TASK REQUIREMENTS
Repeat, exactly and completely, the entries shown underneath.

[[ INPUT FOR THIS TASK open ]]

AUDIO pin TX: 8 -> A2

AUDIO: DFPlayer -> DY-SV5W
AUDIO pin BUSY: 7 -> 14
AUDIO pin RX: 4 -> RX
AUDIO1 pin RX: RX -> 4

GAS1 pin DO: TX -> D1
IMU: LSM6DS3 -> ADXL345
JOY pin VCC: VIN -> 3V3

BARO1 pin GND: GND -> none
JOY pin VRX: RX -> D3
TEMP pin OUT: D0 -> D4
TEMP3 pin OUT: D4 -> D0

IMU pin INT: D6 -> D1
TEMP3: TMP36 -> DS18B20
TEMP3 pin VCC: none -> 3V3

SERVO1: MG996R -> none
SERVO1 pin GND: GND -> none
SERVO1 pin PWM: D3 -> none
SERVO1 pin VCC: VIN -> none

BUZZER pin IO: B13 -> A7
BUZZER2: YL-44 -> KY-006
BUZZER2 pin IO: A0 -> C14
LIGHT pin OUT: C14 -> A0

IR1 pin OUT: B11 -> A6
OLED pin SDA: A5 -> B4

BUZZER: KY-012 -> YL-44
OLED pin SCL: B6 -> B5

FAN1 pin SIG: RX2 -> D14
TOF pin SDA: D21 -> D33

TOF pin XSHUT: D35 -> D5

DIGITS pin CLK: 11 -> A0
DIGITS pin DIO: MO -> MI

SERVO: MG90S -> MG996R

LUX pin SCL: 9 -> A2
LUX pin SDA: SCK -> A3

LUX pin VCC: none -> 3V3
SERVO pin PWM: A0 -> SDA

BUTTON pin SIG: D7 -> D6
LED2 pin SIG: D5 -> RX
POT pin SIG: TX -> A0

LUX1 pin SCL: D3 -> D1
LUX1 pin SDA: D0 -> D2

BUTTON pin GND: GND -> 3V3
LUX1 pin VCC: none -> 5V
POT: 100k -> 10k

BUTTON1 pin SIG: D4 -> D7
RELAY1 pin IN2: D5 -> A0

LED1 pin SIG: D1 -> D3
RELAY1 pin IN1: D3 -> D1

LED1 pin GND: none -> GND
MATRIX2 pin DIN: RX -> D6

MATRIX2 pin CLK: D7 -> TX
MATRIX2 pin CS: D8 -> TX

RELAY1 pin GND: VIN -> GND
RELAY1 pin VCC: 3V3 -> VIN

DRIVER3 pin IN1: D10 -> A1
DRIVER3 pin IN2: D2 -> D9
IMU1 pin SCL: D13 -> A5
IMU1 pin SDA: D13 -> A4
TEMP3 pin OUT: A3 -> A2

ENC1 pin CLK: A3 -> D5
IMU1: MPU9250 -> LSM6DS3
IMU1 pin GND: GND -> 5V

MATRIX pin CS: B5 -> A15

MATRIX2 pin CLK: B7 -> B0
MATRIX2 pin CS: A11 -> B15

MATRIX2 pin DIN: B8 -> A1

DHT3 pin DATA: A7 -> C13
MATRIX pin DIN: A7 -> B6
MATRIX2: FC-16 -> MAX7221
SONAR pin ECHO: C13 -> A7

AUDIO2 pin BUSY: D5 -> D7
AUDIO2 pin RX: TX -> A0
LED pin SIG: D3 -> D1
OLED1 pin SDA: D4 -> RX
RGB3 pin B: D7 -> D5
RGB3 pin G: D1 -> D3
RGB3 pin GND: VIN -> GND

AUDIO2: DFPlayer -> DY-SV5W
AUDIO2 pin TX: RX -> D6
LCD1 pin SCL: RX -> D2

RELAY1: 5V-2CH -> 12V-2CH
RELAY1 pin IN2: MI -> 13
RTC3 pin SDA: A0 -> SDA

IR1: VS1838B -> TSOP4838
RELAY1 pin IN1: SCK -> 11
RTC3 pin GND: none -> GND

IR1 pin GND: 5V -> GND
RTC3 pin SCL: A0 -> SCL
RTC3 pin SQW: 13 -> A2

[[ INPUT FOR THIS TASK closed ]]

RESPONSE AREA
AUDIO pin TX: 8 -> A2

AUDIO: DFPlayer -> DY-SV5W
AUDIO pin BUSY: 7 -> 14
AUDIO pin RX: 4 -> RX
AUDIO1 pin RX: RX -> 4

GAS1 pin DO: TX -> D1
IMU: LSM6DS3 -> ADXL345
JOY pin VCC: VIN -> 3V3

BARO1 pin GND: GND -> none
JOY pin VRX: RX -> D3
TEMP pin OUT: D0 -> D4
TEMP3 pin OUT: D4 -> D0

IMU pin INT: D6 -> D1
TEMP3: TMP36 -> DS18B20
TEMP3 pin VCC: none -> 3V3

SERVO1: MG996R -> none
SERVO1 pin GND: GND -> none
SERVO1 pin PWM: D3 -> none
SERVO1 pin VCC: VIN -> none

BUZZER pin IO: B13 -> A7
BUZZER2: YL-44 -> KY-006
BUZZER2 pin IO: A0 -> C14
LIGHT pin OUT: C14 -> A0

IR1 pin OUT: B11 -> A6
OLED pin SDA: A5 -> B4

BUZZER: KY-012 -> YL-44
OLED pin SCL: B6 -> B5

FAN1 pin SIG: RX2 -> D14
TOF pin SDA: D21 -> D33

TOF pin XSHUT: D35 -> D5

DIGITS pin CLK: 11 -> A0
DIGITS pin DIO: MO -> MI

SERVO: MG90S -> MG996R

LUX pin SCL: 9 -> A2
LUX pin SDA: SCK -> A3

LUX pin VCC: none -> 3V3
SERVO pin PWM: A0 -> SDA

BUTTON pin SIG: D7 -> D6
LED2 pin SIG: D5 -> RX
POT pin SIG: TX -> A0

LUX1 pin SCL: D3 -> D1
LUX1 pin SDA: D0 -> D2

BUTTON pin GND: GND -> 3V3
LUX1 pin VCC: none -> 5V
POT: 100k -> 10k

BUTTON1 pin SIG: D4 -> D7
RELAY1 pin IN2: D5 -> A0

LED1 pin SIG: D1 -> D3
RELAY1 pin IN1: D3 -> D1

LED1 pin GND: none -> GND
MATRIX2 pin DIN: RX -> D6

MATRIX2 pin CLK: D7 -> TX
MATRIX2 pin CS: D8 -> TX

RELAY1 pin GND: VIN -> GND
RELAY1 pin VCC: 3V3 -> VIN

DRIVER3 pin IN1: D10 -> A1
DRIVER3 pin IN2: D2 -> D9
IMU1 pin SCL: D13 -> A5
IMU1 pin SDA: D13 -> A4
TEMP3 pin OUT: A3 -> A2

ENC1 pin CLK: A3 -> D5
IMU1: MPU9250 -> LSM6DS3
IMU1 pin GND: GND -> 5V

MATRIX pin CS: B5 -> A15

MATRIX2 pin CLK: B7 -> B0
MATRIX2 pin CS: A11 -> B15

MATRIX2 pin DIN: B8 -> A1

DHT3 pin DATA: A7 -> C13
MATRIX pin DIN: A7 -> B6
MATRIX2: FC-16 -> MAX7221
SONAR pin ECHO: C13 -> A7

AUDIO2 pin BUSY: D5 -> D7
AUDIO2 pin RX: TX -> A0
LED pin SIG: D3 -> D1
OLED1 pin SDA: D4 -> RX
RGB3 pin B: D7 -> D5
RGB3 pin G: D1 -> D3
RGB3 pin GND: VIN -> GND

AUDIO2: DFPlayer -> DY-SV5W
AUDIO2 pin TX: RX -> D6
LCD1 pin SCL: RX -> D2

RELAY1: 5V-2CH -> 12V-2CH
RELAY1 pin IN2: MI -> 13
RTC3 pin SDA: A0 -> SDA

IR1: VS1838B -> TSOP4838
RELAY1 pin IN1: SCK -> 11
RTC3 pin GND: none -> GND

IR1 pin GND: 5V -> GND
RTC3 pin SCL: A0 -> SCL
RTC3 pin SQW: 13 -> A2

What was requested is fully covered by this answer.